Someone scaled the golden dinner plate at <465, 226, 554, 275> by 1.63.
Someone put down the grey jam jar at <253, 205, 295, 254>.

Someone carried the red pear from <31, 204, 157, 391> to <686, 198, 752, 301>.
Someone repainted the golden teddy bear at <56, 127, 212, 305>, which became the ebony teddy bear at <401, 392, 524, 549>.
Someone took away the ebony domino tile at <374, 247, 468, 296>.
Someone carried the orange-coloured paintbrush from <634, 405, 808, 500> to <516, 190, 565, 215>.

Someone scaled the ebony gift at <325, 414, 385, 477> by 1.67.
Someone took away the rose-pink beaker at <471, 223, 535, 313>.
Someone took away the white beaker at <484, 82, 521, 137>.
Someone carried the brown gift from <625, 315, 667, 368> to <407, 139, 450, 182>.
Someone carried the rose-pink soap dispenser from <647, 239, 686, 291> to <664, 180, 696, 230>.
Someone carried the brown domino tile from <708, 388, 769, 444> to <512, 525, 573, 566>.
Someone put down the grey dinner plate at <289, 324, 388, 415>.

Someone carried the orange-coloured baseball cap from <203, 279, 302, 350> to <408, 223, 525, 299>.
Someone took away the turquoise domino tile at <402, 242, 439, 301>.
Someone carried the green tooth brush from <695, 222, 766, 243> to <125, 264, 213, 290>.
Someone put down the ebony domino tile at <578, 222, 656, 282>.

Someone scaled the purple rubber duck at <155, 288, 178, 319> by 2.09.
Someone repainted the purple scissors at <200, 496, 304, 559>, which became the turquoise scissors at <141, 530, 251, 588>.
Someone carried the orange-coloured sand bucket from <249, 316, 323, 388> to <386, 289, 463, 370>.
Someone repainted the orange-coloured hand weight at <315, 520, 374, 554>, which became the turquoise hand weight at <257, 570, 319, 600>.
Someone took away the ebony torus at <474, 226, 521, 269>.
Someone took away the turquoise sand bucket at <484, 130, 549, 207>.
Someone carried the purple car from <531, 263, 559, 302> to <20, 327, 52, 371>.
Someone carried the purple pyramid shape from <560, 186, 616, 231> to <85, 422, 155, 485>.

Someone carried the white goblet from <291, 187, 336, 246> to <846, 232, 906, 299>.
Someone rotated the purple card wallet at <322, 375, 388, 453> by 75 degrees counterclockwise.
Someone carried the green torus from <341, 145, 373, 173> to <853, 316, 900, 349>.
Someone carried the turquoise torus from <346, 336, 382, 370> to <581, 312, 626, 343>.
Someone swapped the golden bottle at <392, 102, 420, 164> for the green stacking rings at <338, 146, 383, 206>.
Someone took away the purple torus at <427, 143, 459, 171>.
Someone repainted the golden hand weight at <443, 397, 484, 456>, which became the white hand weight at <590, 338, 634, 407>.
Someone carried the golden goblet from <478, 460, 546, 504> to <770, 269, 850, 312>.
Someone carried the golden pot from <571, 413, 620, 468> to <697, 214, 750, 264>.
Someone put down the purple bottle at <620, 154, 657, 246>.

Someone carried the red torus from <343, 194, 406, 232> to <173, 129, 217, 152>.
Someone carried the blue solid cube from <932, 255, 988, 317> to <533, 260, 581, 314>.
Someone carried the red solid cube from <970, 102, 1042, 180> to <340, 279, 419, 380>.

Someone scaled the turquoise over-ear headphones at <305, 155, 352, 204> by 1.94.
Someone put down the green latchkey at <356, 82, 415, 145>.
--
GOAL OF THE EXERCISE
Copy the lines from the start of the data verbatim, stopping after the line containing "Someone carried the rose-pink".

RESPONSE
Someone scaled the golden dinner plate at <465, 226, 554, 275> by 1.63.
Someone put down the grey jam jar at <253, 205, 295, 254>.

Someone carried the red pear from <31, 204, 157, 391> to <686, 198, 752, 301>.
Someone repainted the golden teddy bear at <56, 127, 212, 305>, which became the ebony teddy bear at <401, 392, 524, 549>.
Someone took away the ebony domino tile at <374, 247, 468, 296>.
Someone carried the orange-coloured paintbrush from <634, 405, 808, 500> to <516, 190, 565, 215>.

Someone scaled the ebony gift at <325, 414, 385, 477> by 1.67.
Someone took away the rose-pink beaker at <471, 223, 535, 313>.
Someone took away the white beaker at <484, 82, 521, 137>.
Someone carried the brown gift from <625, 315, 667, 368> to <407, 139, 450, 182>.
Someone carried the rose-pink soap dispenser from <647, 239, 686, 291> to <664, 180, 696, 230>.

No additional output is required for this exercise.